### Supplied data
____
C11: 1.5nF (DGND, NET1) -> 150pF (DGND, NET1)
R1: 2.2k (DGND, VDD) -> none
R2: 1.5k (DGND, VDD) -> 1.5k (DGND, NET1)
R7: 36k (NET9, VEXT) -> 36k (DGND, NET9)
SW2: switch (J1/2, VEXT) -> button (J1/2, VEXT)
____
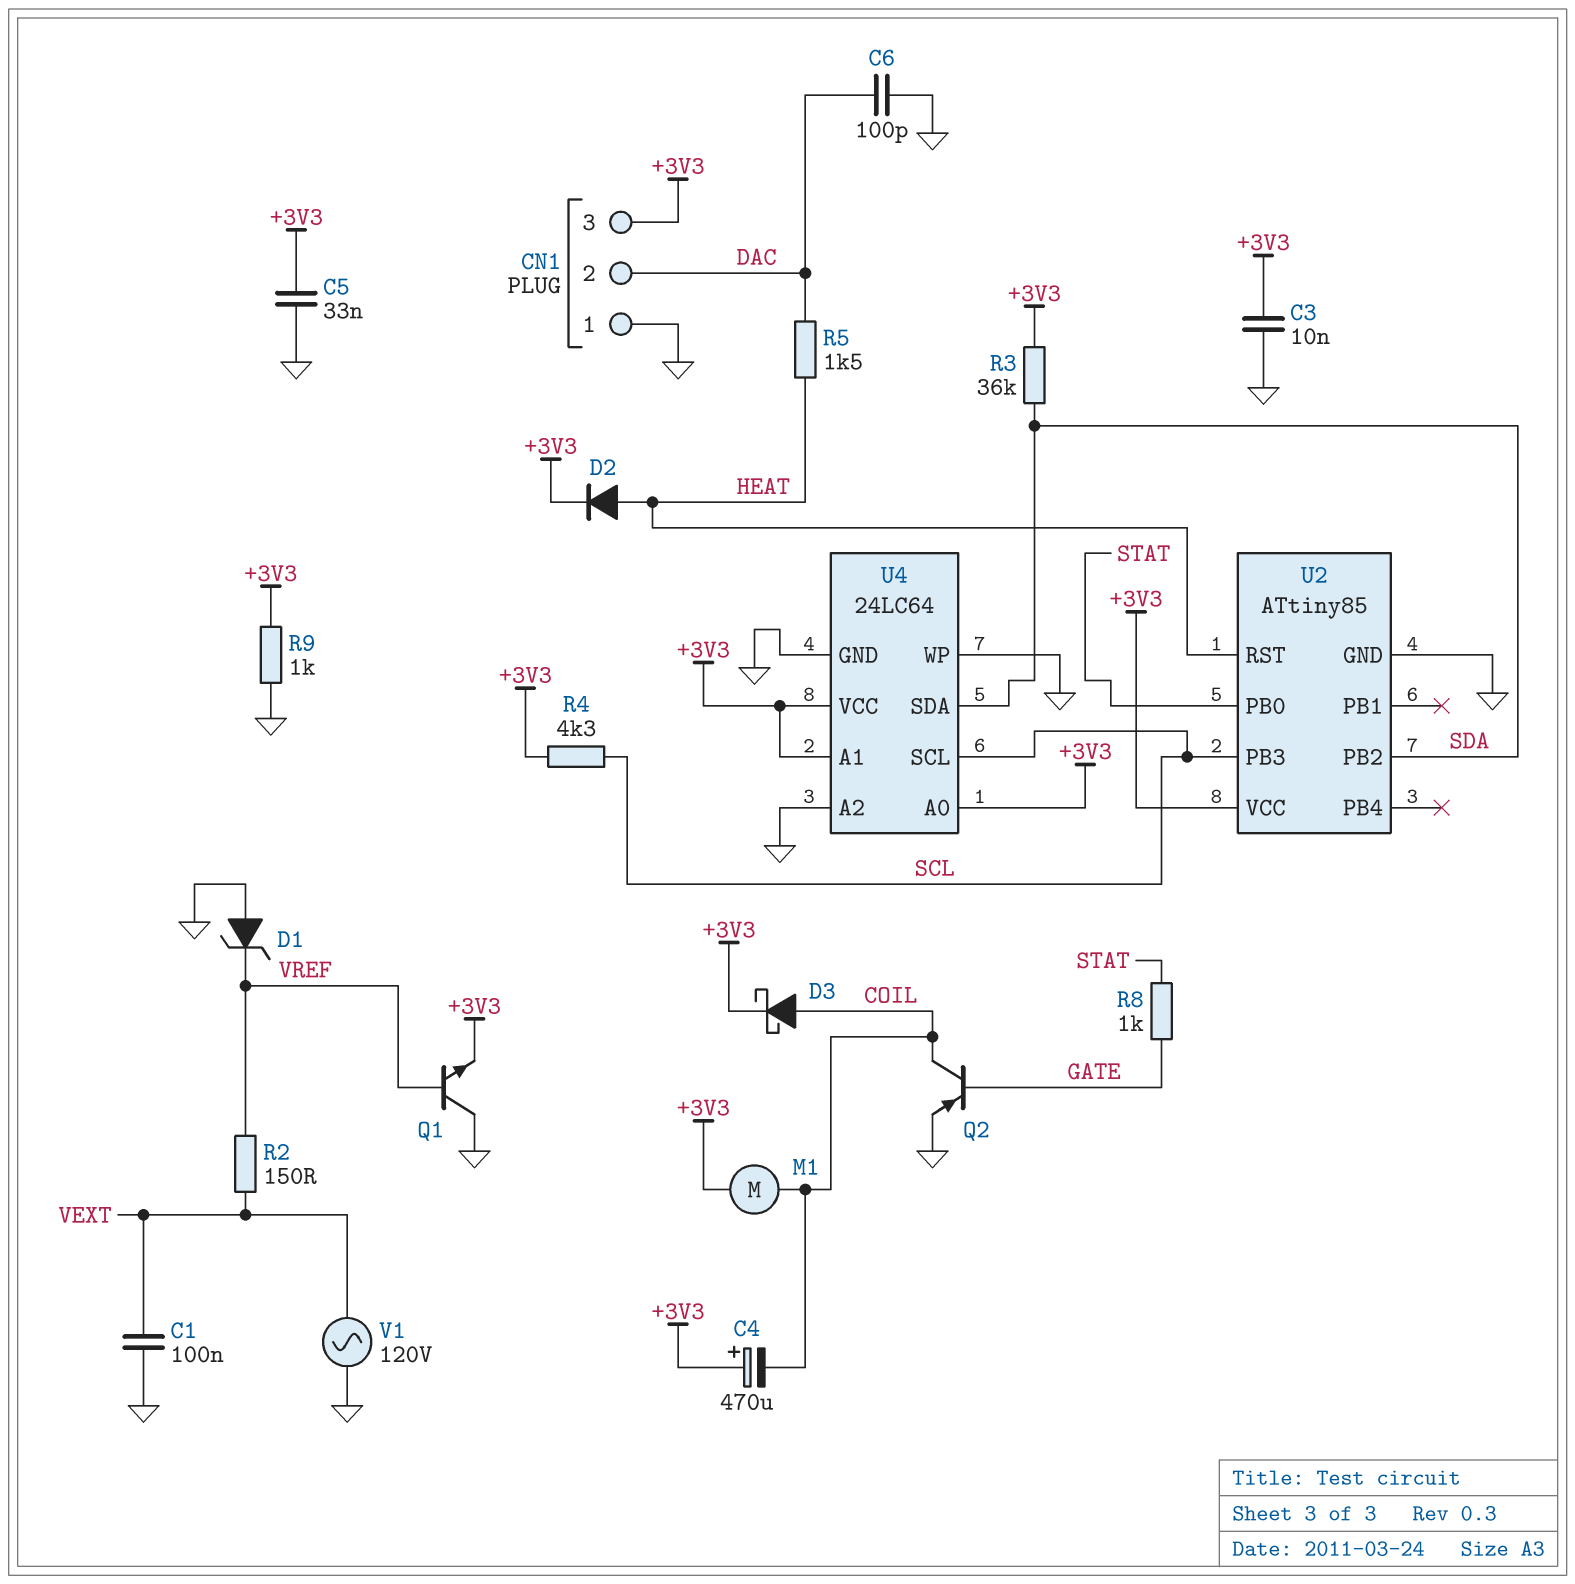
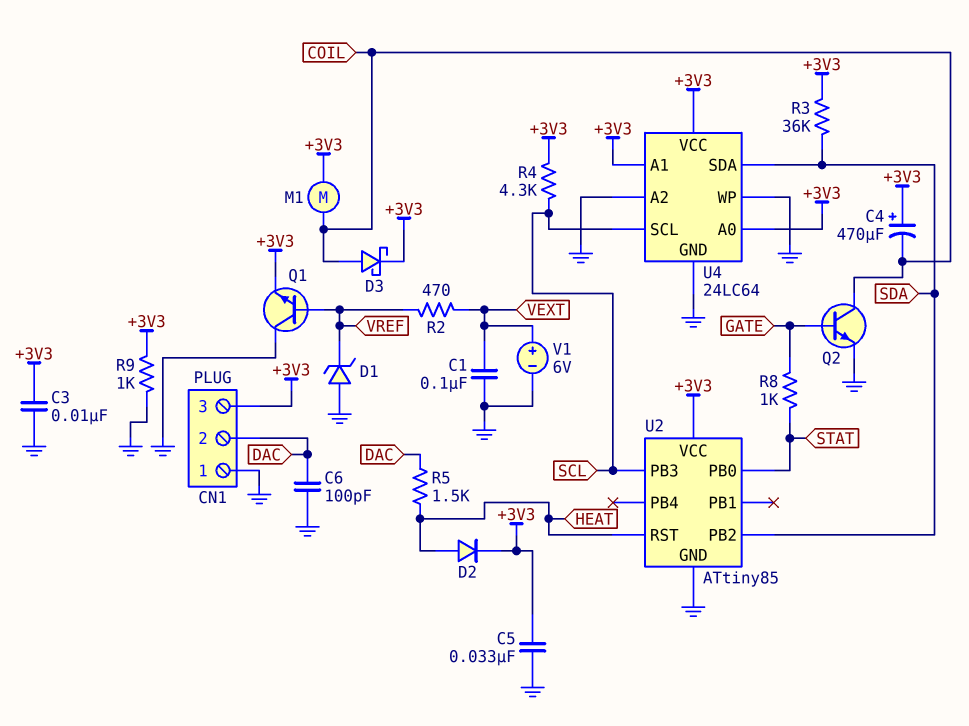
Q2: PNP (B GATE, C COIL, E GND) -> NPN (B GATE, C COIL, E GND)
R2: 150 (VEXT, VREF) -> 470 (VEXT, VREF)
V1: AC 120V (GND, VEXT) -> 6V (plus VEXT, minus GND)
____
### Work task
Every line from the line containing "C11: 1.5nF (DGND, NET1) -> 150pF (DGND, NET1)" through the line containing "SW2: switch (J1/2, VEXT)" in the records above must be retyped exactly. Leave out the rest.

### Answer to this problem
C11: 1.5nF (DGND, NET1) -> 150pF (DGND, NET1)
R1: 2.2k (DGND, VDD) -> none
R2: 1.5k (DGND, VDD) -> 1.5k (DGND, NET1)
R7: 36k (NET9, VEXT) -> 36k (DGND, NET9)
SW2: switch (J1/2, VEXT) -> button (J1/2, VEXT)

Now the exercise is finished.